##### Record excerpts

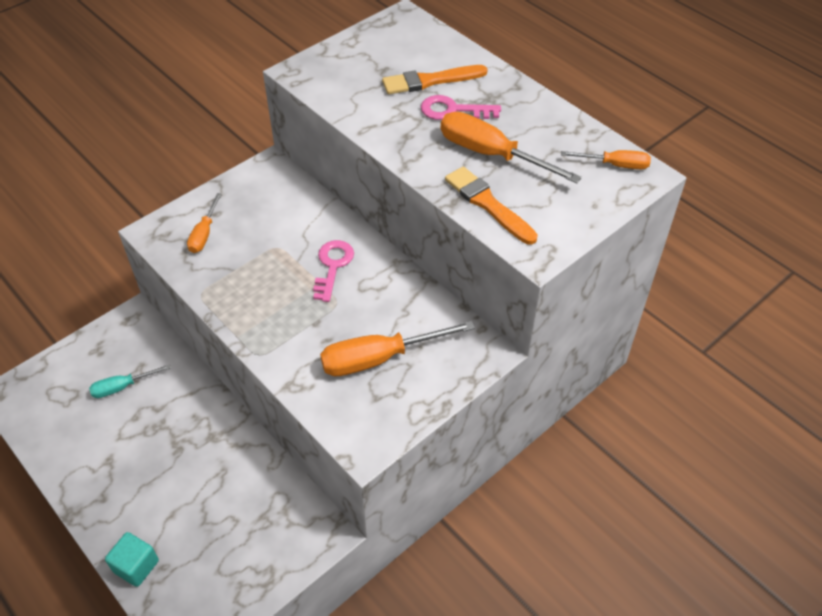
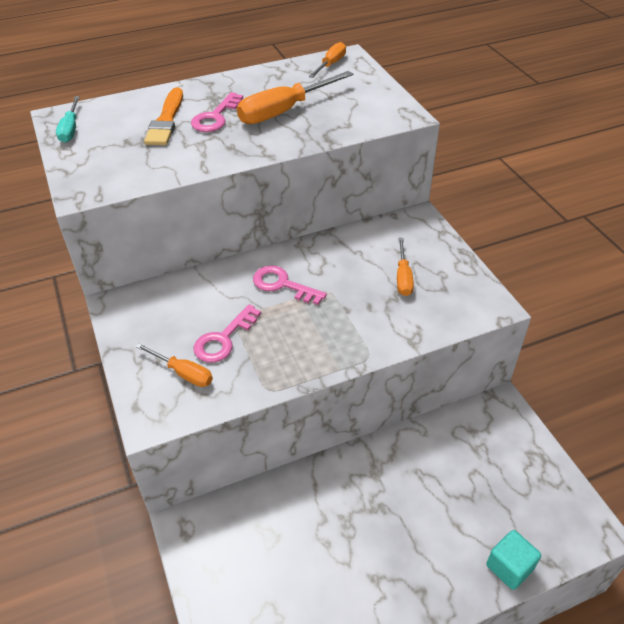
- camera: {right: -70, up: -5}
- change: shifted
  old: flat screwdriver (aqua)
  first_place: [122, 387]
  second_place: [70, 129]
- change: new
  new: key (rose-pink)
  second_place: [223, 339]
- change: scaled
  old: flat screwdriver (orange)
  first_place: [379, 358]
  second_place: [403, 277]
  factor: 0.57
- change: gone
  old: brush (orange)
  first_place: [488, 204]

##########

About this exercise: Could you quote, exactly as they appear, the line containing "second_place: [403, 277]" and every line after it to the end of the records above?

Answer to this exercise:
  second_place: [403, 277]
  factor: 0.57
- change: gone
  old: brush (orange)
  first_place: [488, 204]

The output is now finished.